#### Problem statement
Within the listing below, the lines to output run from the one containing "camera: 75 degrees right, 15 degrees up" through the one containing "(469, 334) = (168, 362): green"; copy them exactly and nothing else.

#### Given records
○ ○ ○ ○ ○ ○ ○

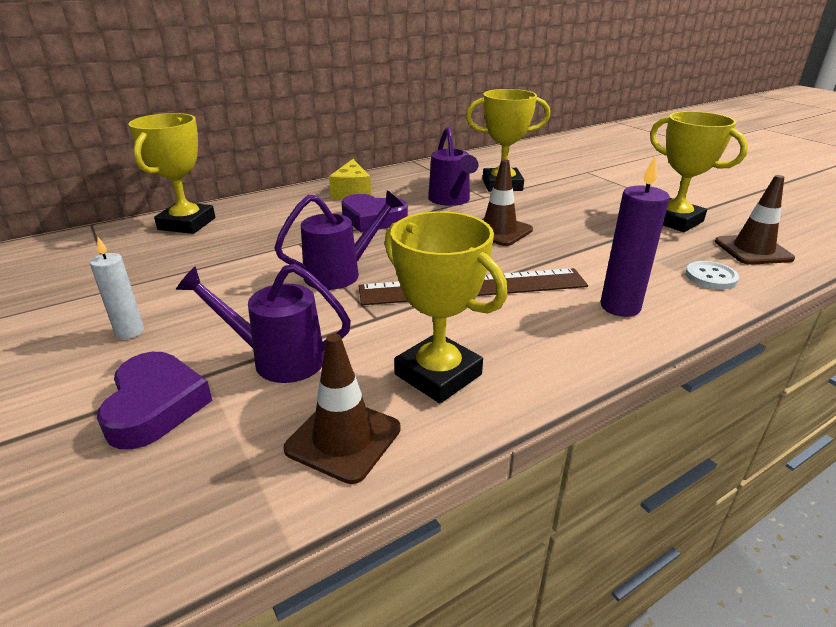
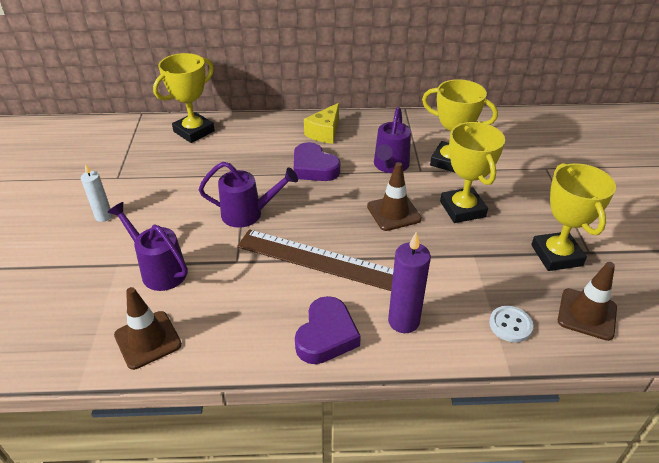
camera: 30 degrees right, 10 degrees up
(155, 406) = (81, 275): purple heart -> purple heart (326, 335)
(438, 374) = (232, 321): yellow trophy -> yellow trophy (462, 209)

○ ○ ○ ○ ○ ○ ○

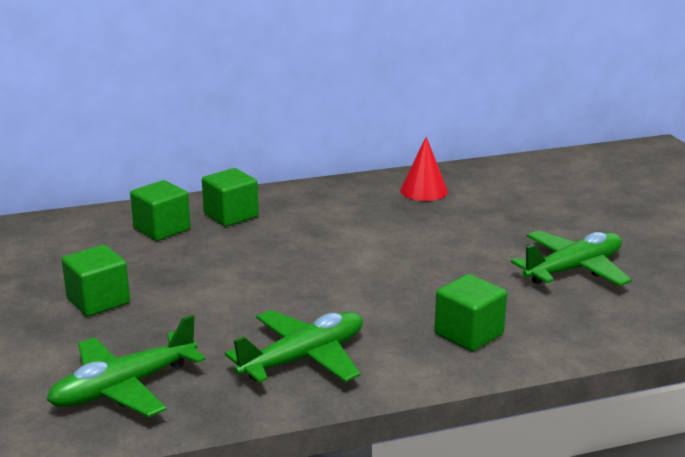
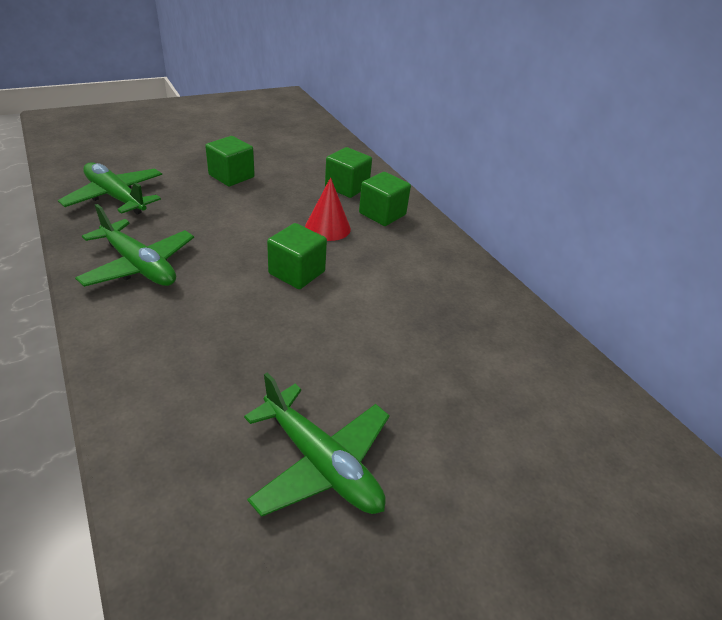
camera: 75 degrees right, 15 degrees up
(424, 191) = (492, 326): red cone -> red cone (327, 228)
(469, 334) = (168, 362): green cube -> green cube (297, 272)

○ ○ ○ ○ ○ ○ ○

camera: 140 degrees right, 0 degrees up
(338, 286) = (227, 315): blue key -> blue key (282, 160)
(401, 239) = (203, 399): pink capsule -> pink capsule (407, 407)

○ ○ ○ ○ ○ ○ ○

#### Solution to the exercise
camera: 75 degrees right, 15 degrees up
(424, 191) = (492, 326): red cone -> red cone (327, 228)
(469, 334) = (168, 362): green cube -> green cube (297, 272)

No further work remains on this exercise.